## Your assignment
Only lines holding the word "rojo" are wanted. Copy them from the listing below.

══ Exercise input

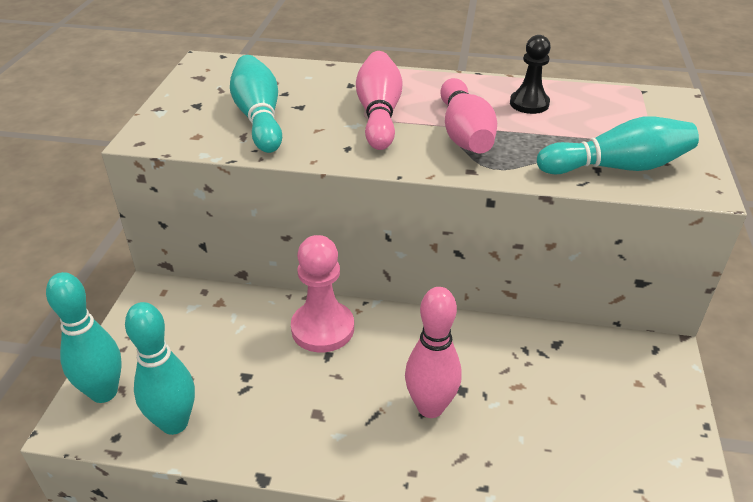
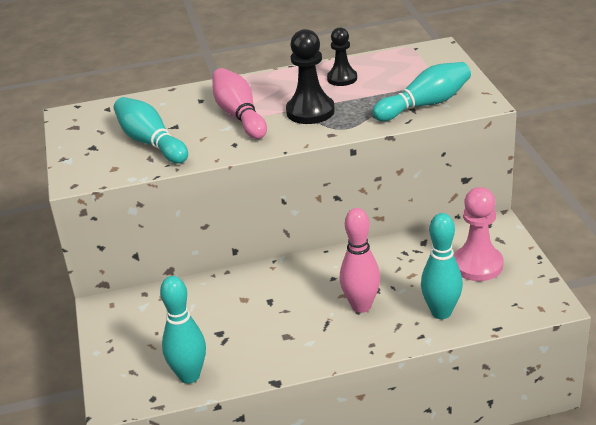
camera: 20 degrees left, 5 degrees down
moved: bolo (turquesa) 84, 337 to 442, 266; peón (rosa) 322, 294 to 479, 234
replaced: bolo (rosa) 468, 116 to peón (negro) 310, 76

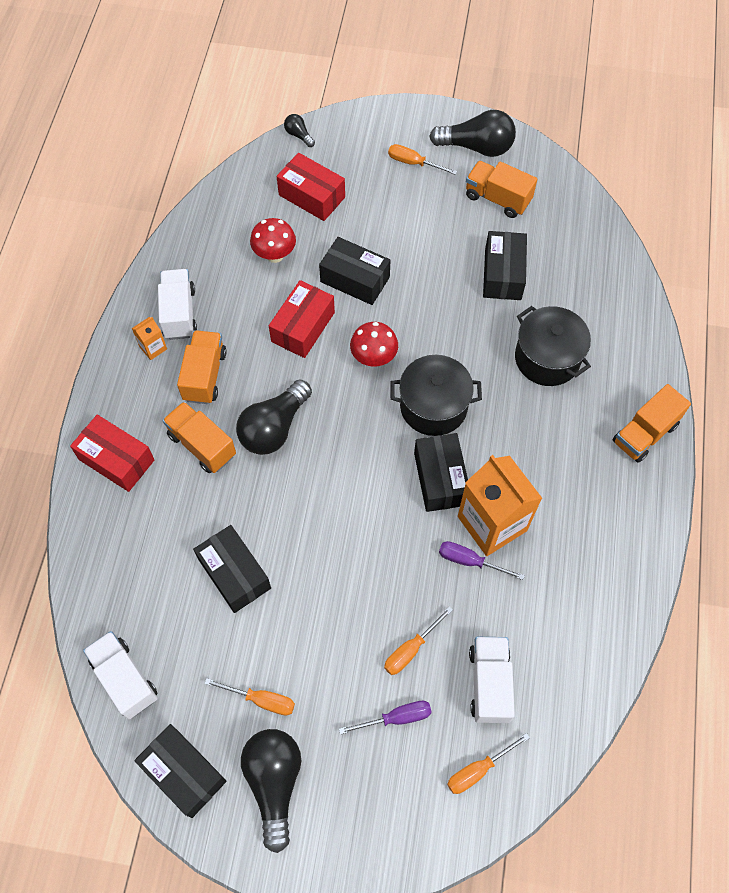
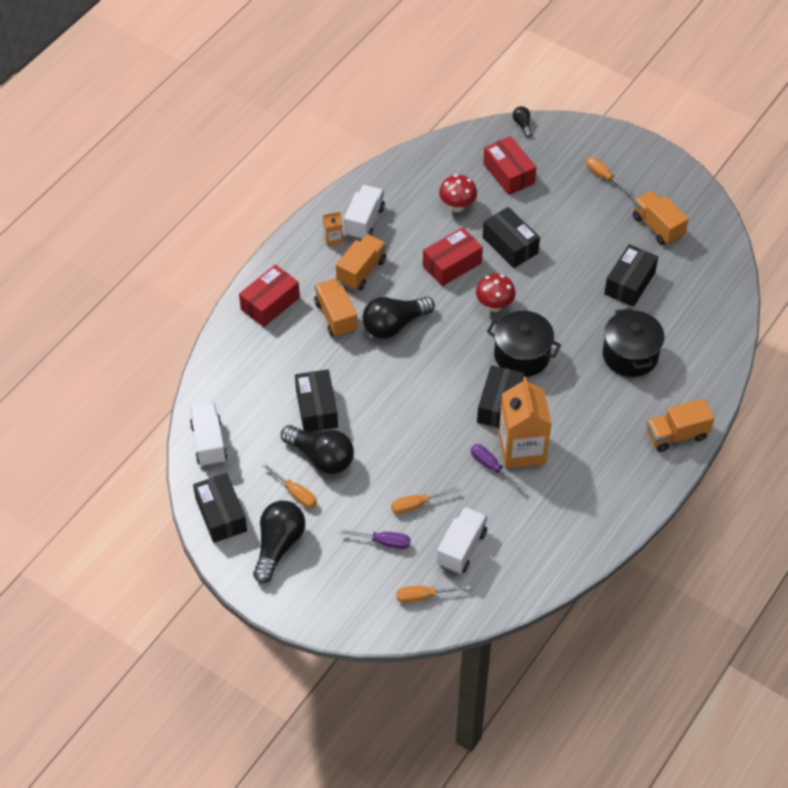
camera: 25 degrees right, 10 degrees down
moved: bombilla (negro) 472, 133 to 317, 449
turned: caja (rojo) 112, 453 = 269, 295 75 degrees clockwise

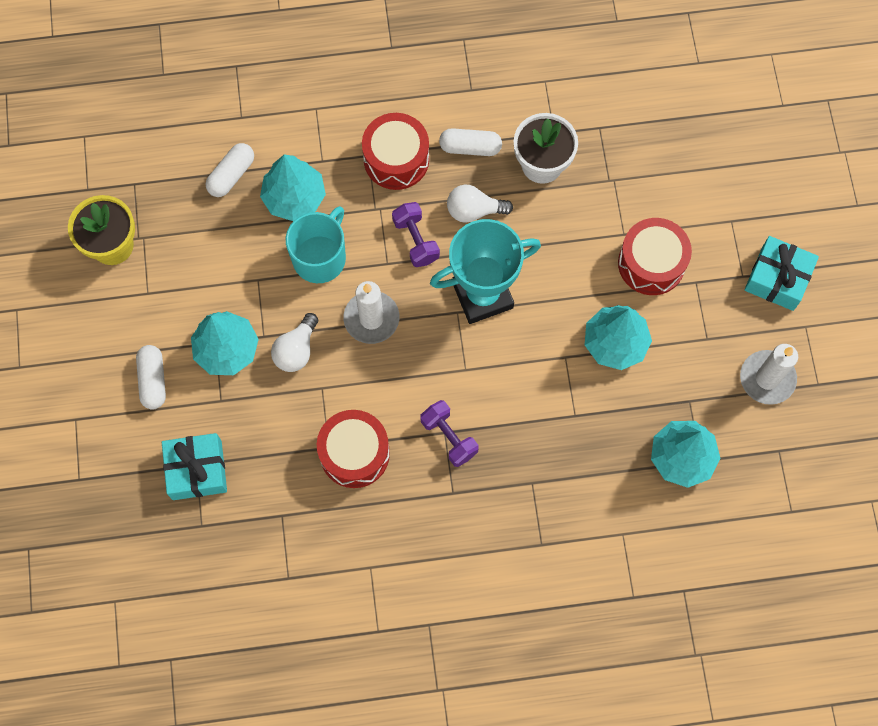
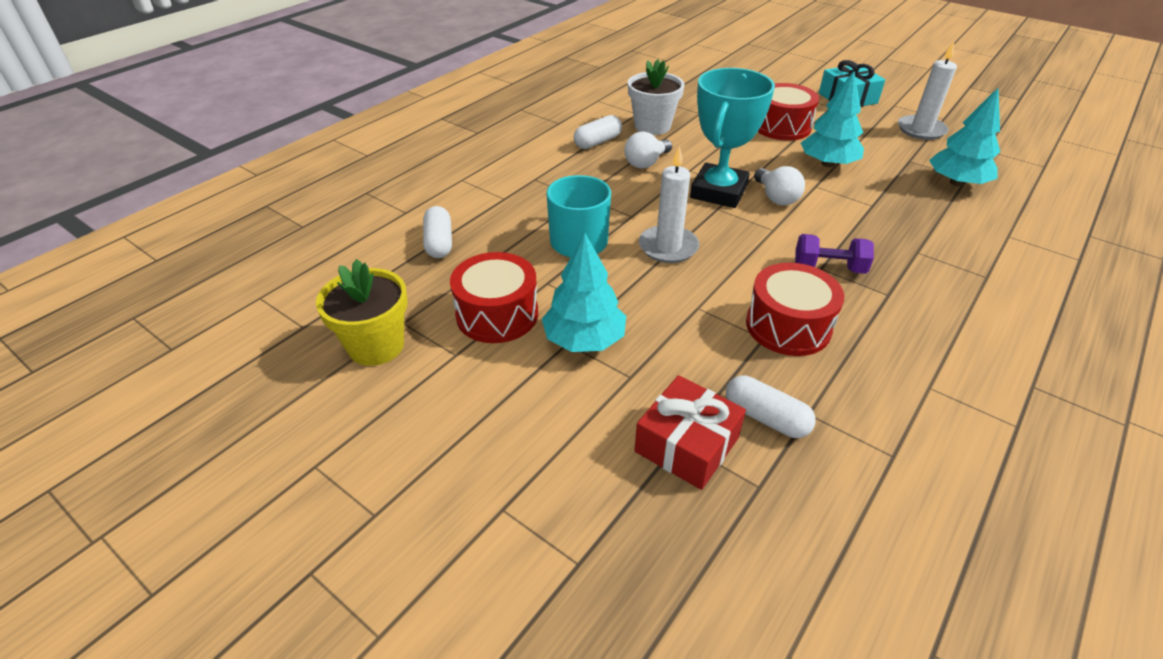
camera: 45 degrees left, 30 degrees down
removed: árbol (turquesa) 293, 187; mancuerna (morado) 416, 234
moved: cápsula (blanco) 151, 377 to 771, 406; bombilla (blanco) 294, 342 to 779, 185; tambor (rojo) 395, 151 to 494, 297
recoloured: regalo (turquesa) 194, 466 to regalo (rojo) 690, 432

════

## Answer to this problem
turned: caja (rojo) 112, 453 = 269, 295 75 degrees clockwise
moved: cápsula (blanco) 151, 377 to 771, 406; bombilla (blanco) 294, 342 to 779, 185; tambor (rojo) 395, 151 to 494, 297
recoloured: regalo (turquesa) 194, 466 to regalo (rojo) 690, 432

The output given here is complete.